• _TASK TO CARRY OUT_:
There is material below. Print exactly the lines starting at the line with "R35: 10k (COM, SIG15) -> 10k (COM, SIG16)" and ending at the line with "V2: AC 12V (COM, SIG12)", ends included, and no others.

• _DATASET RECORDS_:
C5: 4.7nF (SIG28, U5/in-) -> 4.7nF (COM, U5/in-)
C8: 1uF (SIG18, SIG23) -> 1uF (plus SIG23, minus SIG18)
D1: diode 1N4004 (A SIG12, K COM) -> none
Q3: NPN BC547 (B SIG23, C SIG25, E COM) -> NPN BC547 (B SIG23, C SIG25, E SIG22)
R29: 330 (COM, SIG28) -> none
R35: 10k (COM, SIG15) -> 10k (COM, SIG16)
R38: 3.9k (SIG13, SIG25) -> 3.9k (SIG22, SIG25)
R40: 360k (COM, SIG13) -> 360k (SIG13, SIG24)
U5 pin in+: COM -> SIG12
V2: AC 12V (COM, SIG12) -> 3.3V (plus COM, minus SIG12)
* * *
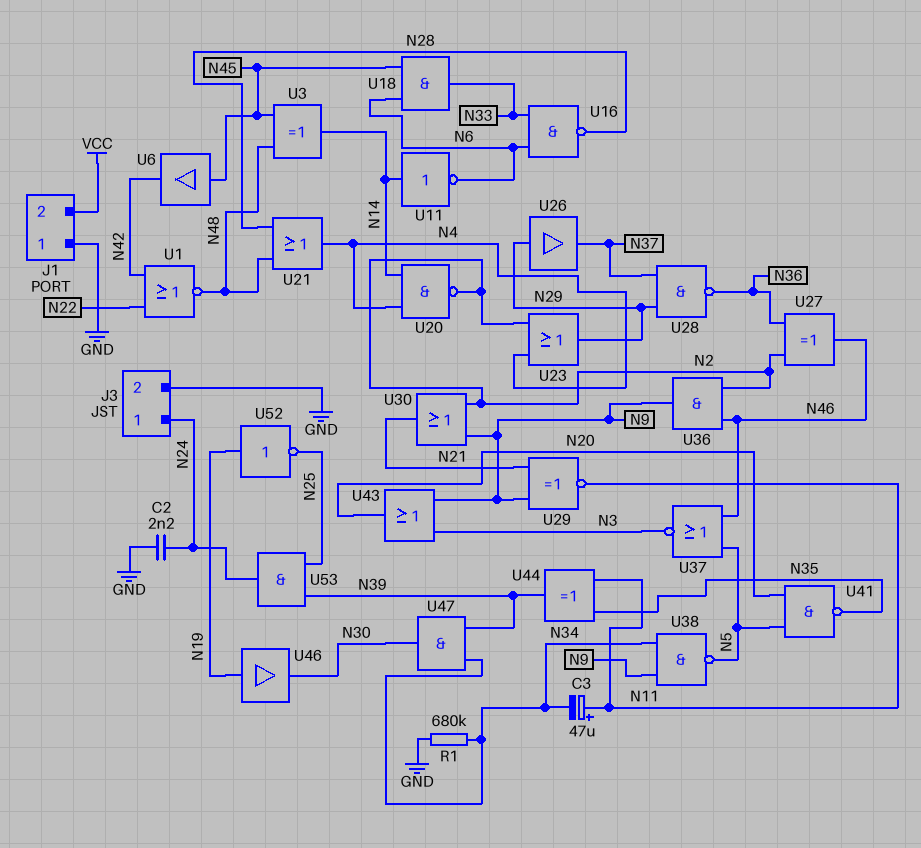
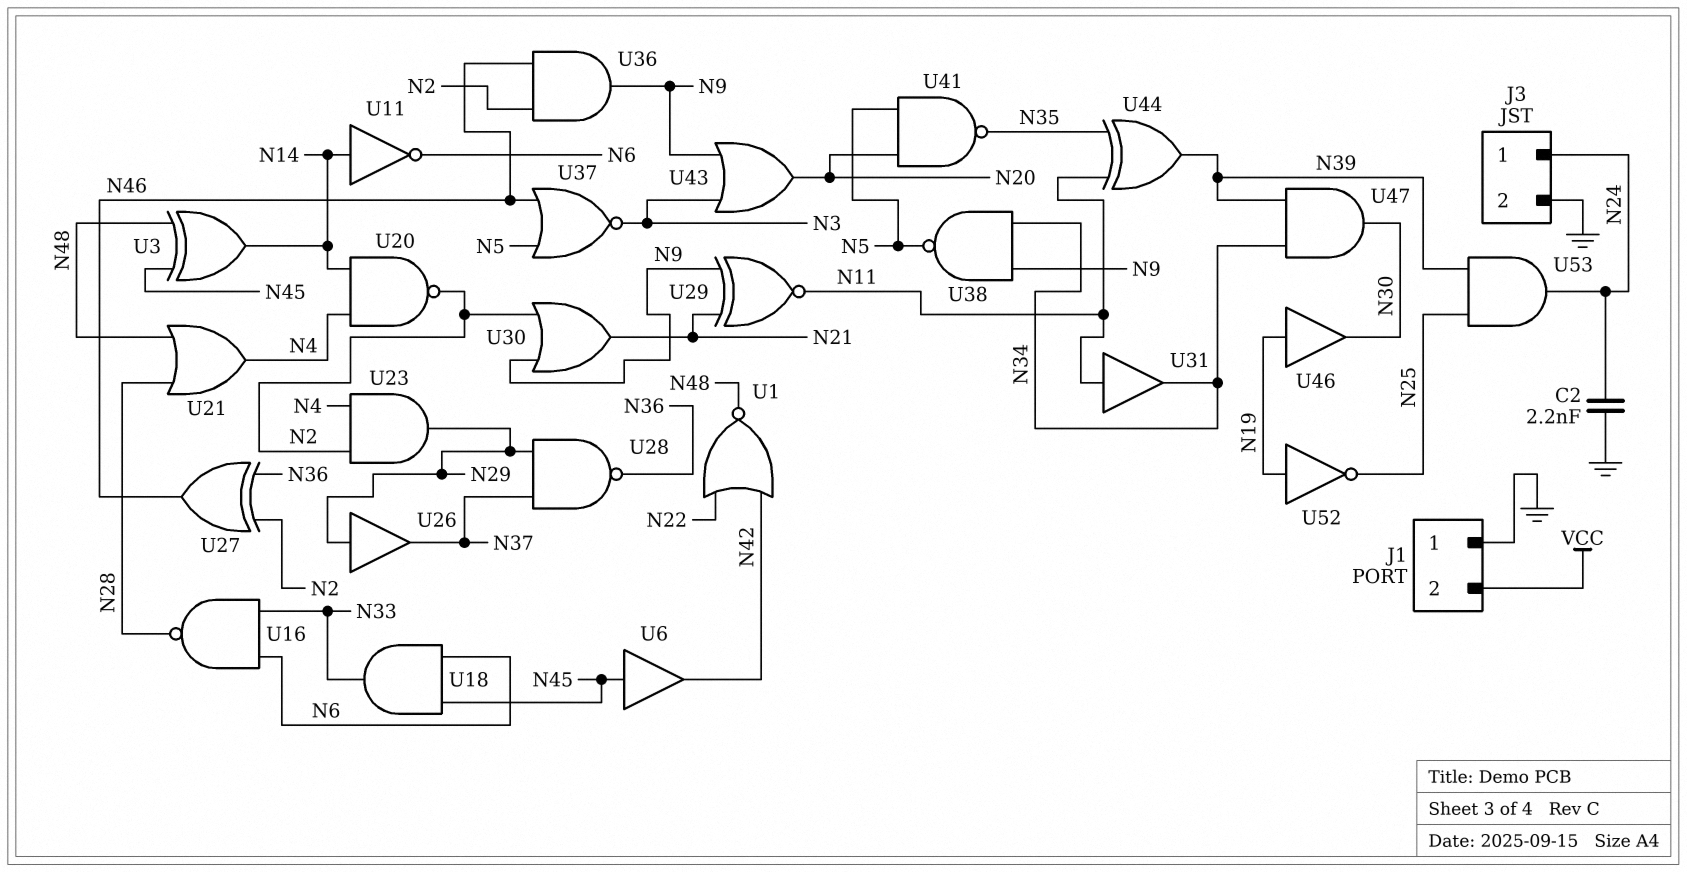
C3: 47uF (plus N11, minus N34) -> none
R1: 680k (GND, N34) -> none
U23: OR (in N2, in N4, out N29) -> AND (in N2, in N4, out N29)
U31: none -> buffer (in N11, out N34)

• _RESPONSE TO THE EXERCISE_:
R35: 10k (COM, SIG15) -> 10k (COM, SIG16)
R38: 3.9k (SIG13, SIG25) -> 3.9k (SIG22, SIG25)
R40: 360k (COM, SIG13) -> 360k (SIG13, SIG24)
U5 pin in+: COM -> SIG12
V2: AC 12V (COM, SIG12) -> 3.3V (plus COM, minus SIG12)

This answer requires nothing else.